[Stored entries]
· · · · ·
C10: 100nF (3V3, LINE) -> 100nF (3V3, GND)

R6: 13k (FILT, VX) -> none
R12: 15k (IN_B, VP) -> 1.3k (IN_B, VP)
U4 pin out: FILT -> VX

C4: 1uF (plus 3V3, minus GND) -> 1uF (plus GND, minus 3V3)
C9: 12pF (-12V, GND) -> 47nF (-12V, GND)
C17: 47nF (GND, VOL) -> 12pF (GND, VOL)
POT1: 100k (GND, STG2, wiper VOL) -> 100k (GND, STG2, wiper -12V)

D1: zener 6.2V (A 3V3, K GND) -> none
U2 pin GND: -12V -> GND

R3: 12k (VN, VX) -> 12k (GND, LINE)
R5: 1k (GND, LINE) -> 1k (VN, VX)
· · · · ·
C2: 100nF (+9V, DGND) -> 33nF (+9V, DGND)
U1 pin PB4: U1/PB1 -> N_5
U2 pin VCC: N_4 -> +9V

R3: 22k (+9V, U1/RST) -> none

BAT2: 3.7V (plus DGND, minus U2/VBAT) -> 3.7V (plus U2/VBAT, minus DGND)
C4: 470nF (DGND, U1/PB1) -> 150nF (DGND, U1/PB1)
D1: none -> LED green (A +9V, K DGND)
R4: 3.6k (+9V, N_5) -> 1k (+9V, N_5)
· · · · ·
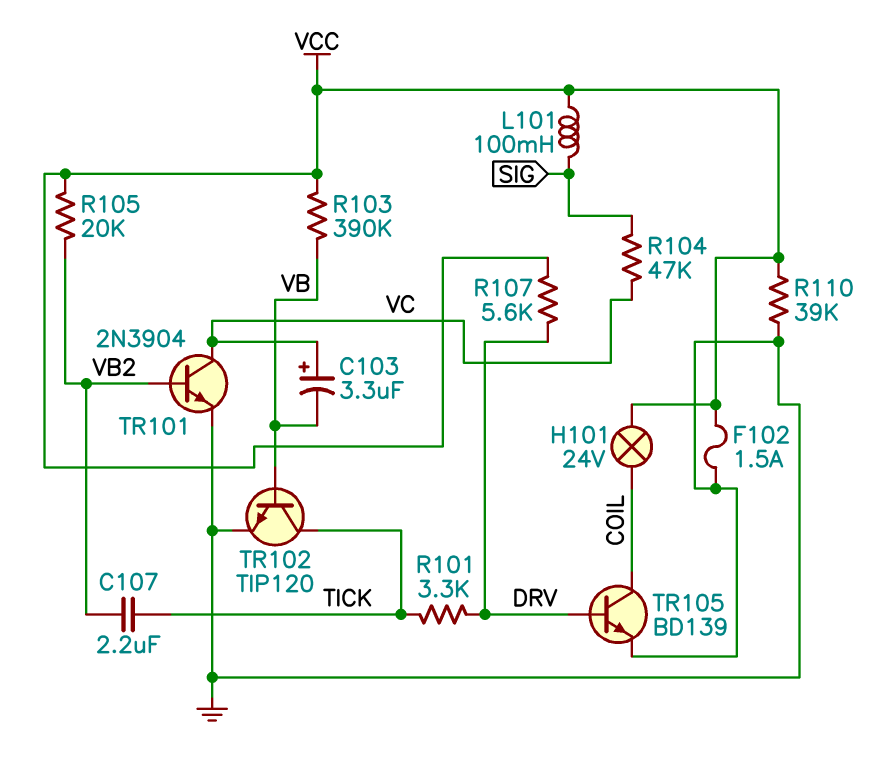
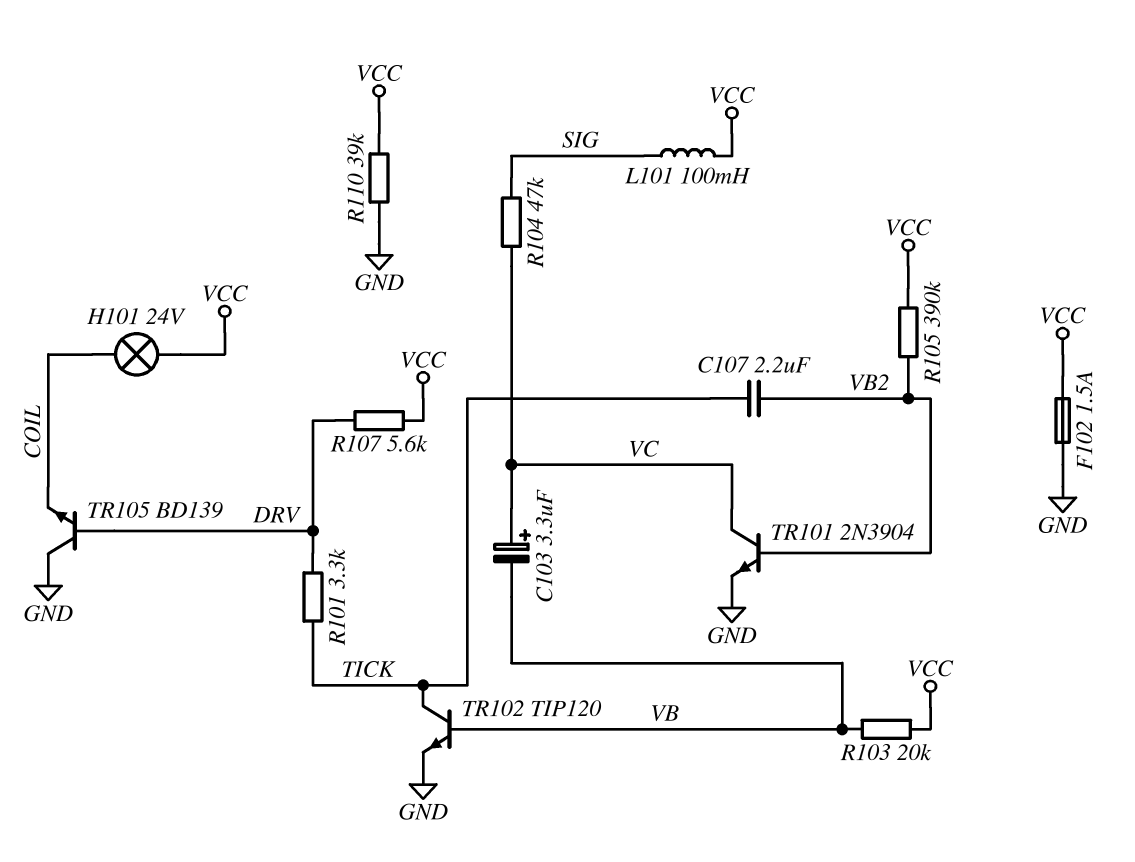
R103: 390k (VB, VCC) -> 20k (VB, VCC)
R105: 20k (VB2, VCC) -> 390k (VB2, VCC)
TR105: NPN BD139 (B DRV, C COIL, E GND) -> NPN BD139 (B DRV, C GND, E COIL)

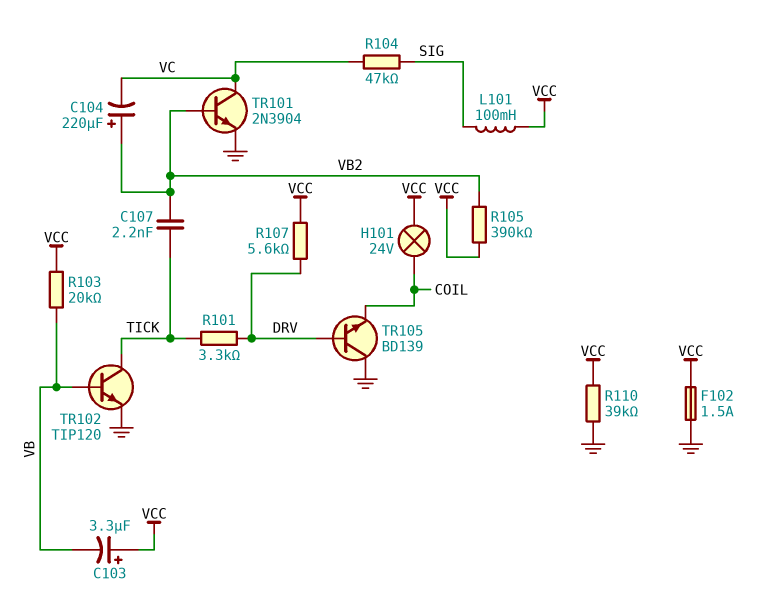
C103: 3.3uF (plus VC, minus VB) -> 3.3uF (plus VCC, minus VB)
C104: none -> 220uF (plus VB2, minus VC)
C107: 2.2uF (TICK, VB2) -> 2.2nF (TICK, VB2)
· · · · ·
• WHAT YOU NEED TO DO
If the word "minus" is on a line above, return that line.

• YOUR RESPONSE
C4: 1uF (plus 3V3, minus GND) -> 1uF (plus GND, minus 3V3)
BAT2: 3.7V (plus DGND, minus U2/VBAT) -> 3.7V (plus U2/VBAT, minus DGND)
C103: 3.3uF (plus VC, minus VB) -> 3.3uF (plus VCC, minus VB)
C104: none -> 220uF (plus VB2, minus VC)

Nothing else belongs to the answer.